--- TASK DETAILS ---
Below are the records; extract from them the line containing "camera: 10 degrees left, 10 degrees up" to the line containing "(211, 322) = (664, 623): none -> grey pawn", both lines included, exactly and with no pictures.

-------- EXERCISE DATA --------

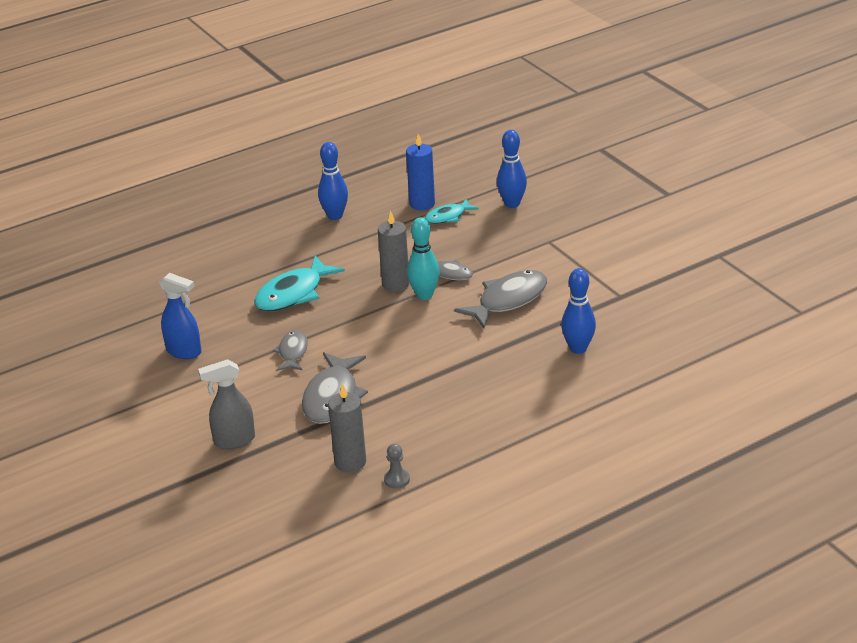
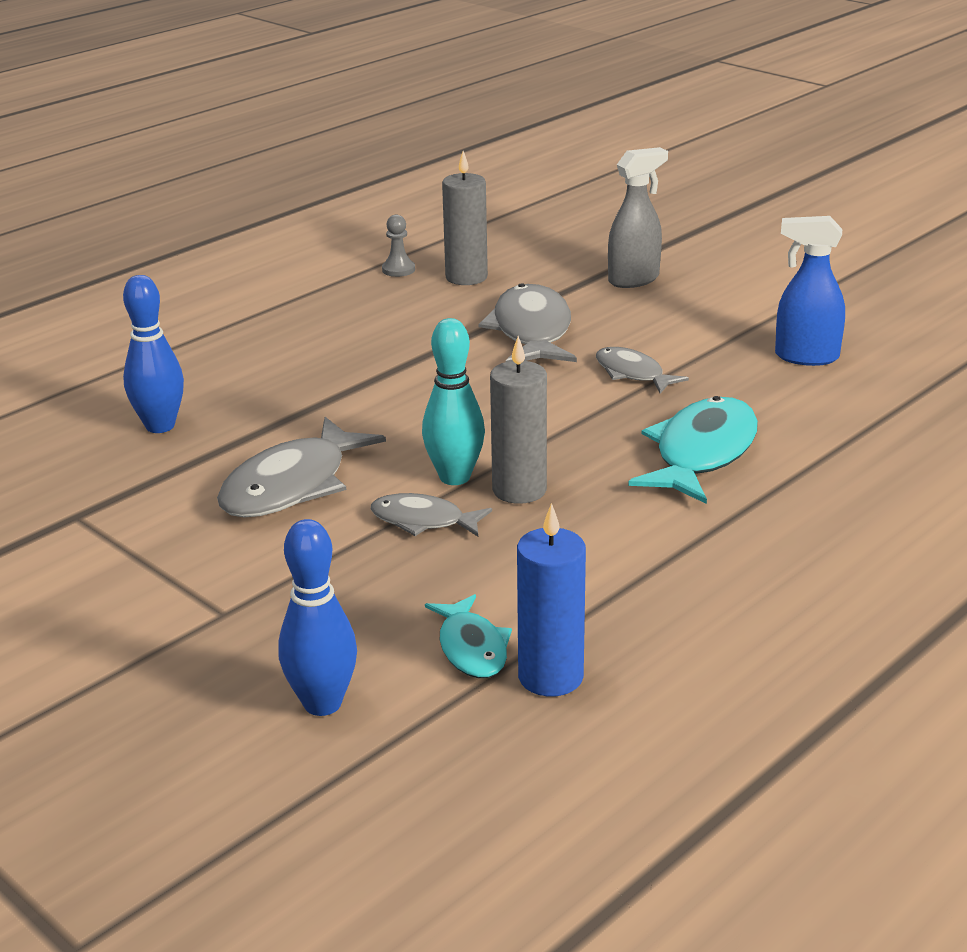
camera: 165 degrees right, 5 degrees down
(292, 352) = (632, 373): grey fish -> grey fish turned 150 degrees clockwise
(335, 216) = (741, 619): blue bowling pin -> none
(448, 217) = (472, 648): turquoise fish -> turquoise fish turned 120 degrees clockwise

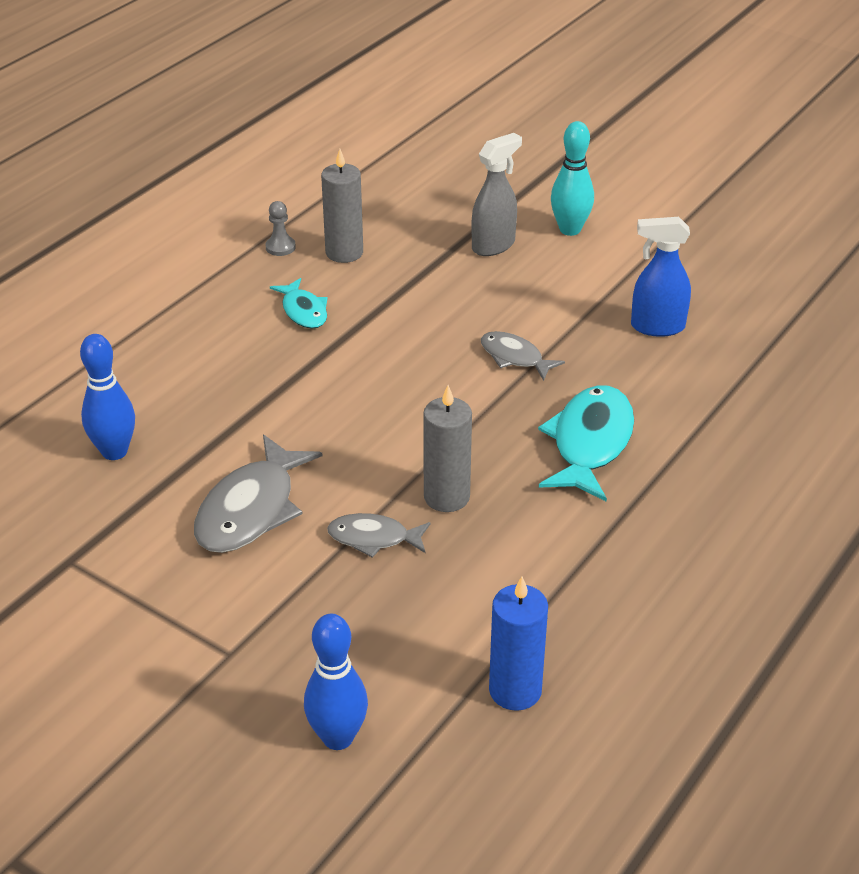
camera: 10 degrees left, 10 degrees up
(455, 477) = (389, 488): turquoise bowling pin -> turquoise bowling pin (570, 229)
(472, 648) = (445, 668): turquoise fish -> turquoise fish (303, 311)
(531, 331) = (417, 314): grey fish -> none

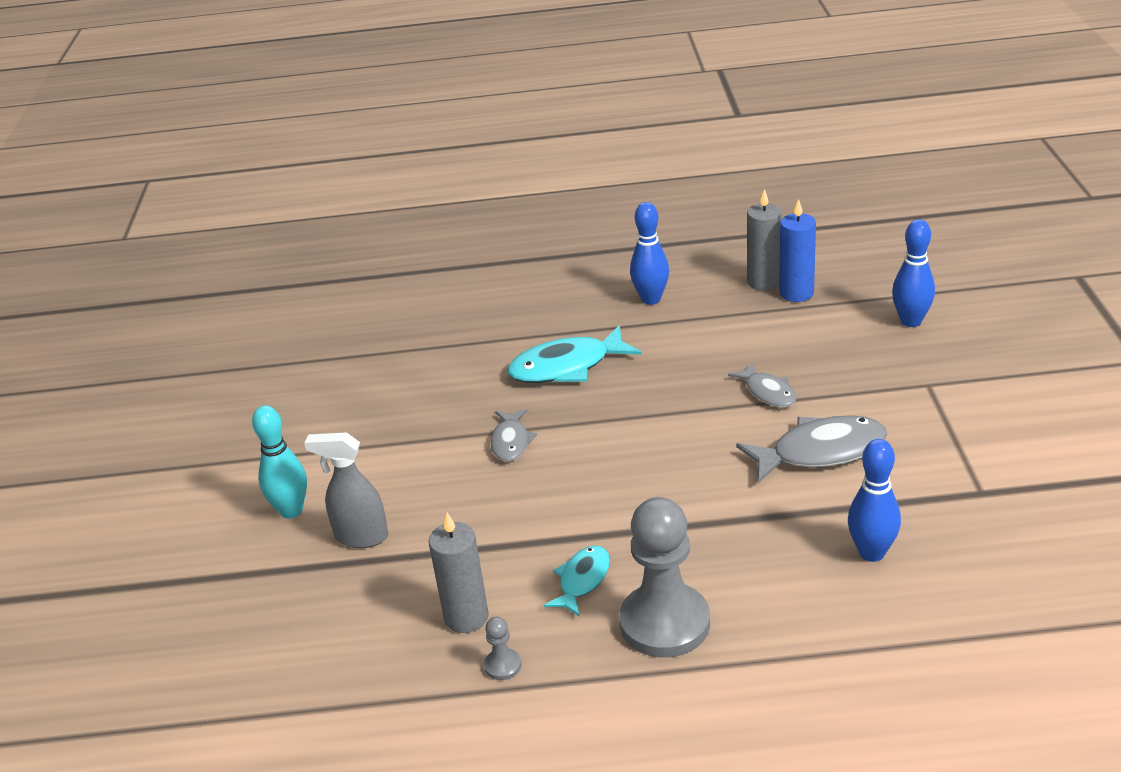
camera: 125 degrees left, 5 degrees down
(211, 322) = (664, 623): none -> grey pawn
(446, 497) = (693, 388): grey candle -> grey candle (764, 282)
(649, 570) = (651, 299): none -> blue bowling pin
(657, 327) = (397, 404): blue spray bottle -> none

--------

--- TASK RESULT ---
camera: 10 degrees left, 10 degrees up
(455, 477) = (389, 488): turquoise bowling pin -> turquoise bowling pin (570, 229)
(472, 648) = (445, 668): turquoise fish -> turquoise fish (303, 311)
(531, 331) = (417, 314): grey fish -> none

camera: 125 degrees left, 5 degrees down
(211, 322) = (664, 623): none -> grey pawn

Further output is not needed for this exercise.